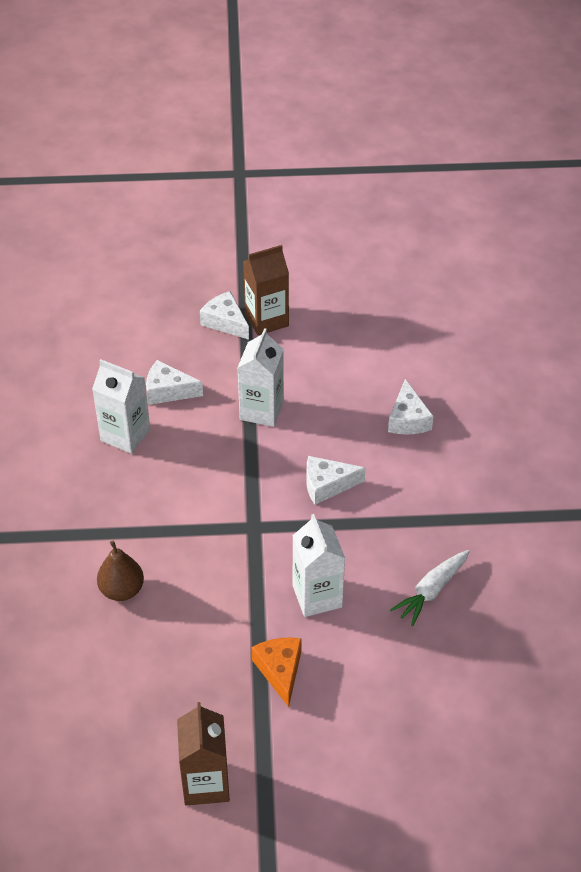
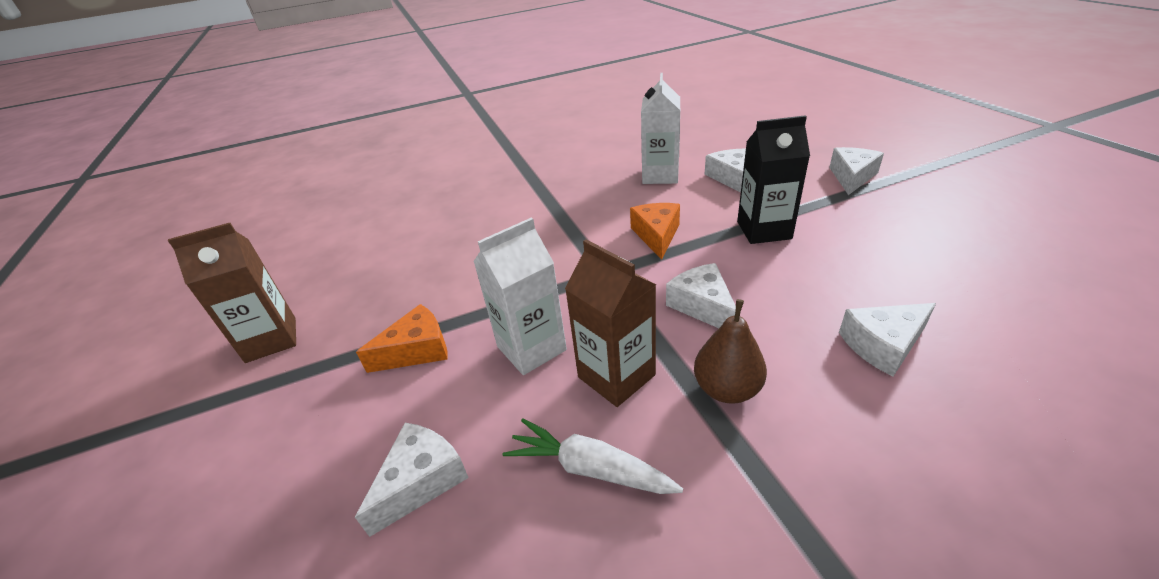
camera: 75 degrees right, 10 degrees down
(122, 590) = (490, 225): brown pear -> brown pear (727, 389)
(224, 476) = (657, 235): none -> orange cheese
(261, 410) = (764, 230): white carton -> black carton
(266, 320) = (889, 196): brown carton -> brown carton (616, 376)
(404, 678) = (421, 481): none -> white cheese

○ ○ ○ ○

WORK TASK
Print the data again word for word, pictures excluded.

EXERCISE OUTPUT
camera: 75 degrees right, 10 degrees down
(122, 590) = (490, 225): brown pear -> brown pear (727, 389)
(224, 476) = (657, 235): none -> orange cheese
(261, 410) = (764, 230): white carton -> black carton
(266, 320) = (889, 196): brown carton -> brown carton (616, 376)
(404, 678) = (421, 481): none -> white cheese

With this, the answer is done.